## Start Data excerpts

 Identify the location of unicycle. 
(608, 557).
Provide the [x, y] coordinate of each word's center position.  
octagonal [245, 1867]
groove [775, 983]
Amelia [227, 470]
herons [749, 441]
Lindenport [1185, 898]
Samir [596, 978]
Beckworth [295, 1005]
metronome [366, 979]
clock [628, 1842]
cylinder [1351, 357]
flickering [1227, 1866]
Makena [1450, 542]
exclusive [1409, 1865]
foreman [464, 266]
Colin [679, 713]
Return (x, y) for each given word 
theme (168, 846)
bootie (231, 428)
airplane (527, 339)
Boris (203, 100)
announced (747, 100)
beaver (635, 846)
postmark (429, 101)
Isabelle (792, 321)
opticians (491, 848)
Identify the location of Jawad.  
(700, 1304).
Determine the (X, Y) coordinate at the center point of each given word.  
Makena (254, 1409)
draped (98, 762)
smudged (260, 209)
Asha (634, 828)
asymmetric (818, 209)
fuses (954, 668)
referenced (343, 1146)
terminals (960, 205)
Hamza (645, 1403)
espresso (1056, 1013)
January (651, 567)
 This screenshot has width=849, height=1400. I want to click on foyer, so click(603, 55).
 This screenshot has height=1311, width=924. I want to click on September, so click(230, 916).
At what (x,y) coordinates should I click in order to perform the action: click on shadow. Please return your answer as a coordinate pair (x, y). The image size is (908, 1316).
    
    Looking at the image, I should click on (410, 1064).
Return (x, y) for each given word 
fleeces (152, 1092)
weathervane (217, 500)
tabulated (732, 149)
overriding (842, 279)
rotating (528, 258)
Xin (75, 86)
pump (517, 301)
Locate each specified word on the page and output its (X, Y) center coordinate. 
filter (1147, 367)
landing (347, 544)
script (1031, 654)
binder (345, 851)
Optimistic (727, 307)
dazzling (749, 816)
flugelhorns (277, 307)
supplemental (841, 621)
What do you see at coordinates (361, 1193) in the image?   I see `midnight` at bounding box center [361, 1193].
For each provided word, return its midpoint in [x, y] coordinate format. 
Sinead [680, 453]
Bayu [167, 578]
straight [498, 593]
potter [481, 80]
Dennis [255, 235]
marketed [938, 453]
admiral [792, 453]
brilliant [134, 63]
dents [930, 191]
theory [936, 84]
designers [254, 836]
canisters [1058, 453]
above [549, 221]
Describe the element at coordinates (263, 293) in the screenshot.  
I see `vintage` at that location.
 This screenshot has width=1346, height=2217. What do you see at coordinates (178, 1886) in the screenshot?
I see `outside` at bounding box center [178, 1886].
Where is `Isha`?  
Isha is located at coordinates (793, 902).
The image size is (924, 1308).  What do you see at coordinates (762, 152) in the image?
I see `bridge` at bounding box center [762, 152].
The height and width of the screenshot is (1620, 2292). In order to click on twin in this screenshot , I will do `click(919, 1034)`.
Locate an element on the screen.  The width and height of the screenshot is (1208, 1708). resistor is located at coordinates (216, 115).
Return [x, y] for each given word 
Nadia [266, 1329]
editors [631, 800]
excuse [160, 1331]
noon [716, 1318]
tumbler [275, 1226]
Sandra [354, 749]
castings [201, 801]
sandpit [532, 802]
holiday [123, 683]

## End Data excerpts

▶ Exercise brief
Rewrite the lines starting with the one containing "asymmetric (818, 209)" and going on through the one containing "espresso (1056, 1013)", changing "fuses" to "valves" and leaving everything else as it is.

▶ Result of the task
asymmetric (818, 209)
valves (954, 668)
referenced (343, 1146)
terminals (960, 205)
Hamza (645, 1403)
espresso (1056, 1013)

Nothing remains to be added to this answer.